BEGIN SOURCE RECORDS
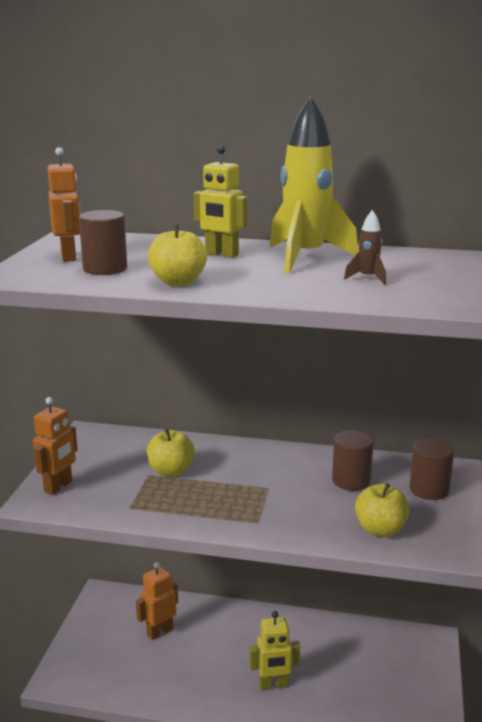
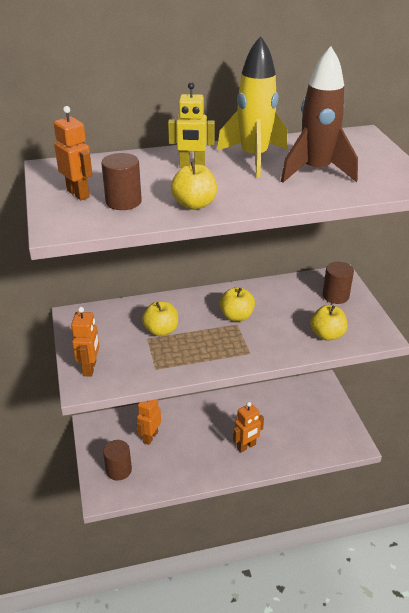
camera: 25 degrees left, 15 degrees up
(273, 685) = (246, 446): yellow robot -> orange robot
(275, 479) = (236, 316): none -> yellow apple
(351, 481) = (285, 303): brown cylinder -> brown cylinder (119, 470)
(367, 278) = (316, 171): brown rocket -> brown rocket, size x2.41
END SOURCE RECORDS
● **EXERCISE DIRECTIONS**
Go through the data above and transcribe it in full, omitting any image.

● **ANSWER SPACE**
camera: 25 degrees left, 15 degrees up
(273, 685) = (246, 446): yellow robot -> orange robot
(275, 479) = (236, 316): none -> yellow apple
(351, 481) = (285, 303): brown cylinder -> brown cylinder (119, 470)
(367, 278) = (316, 171): brown rocket -> brown rocket, size x2.41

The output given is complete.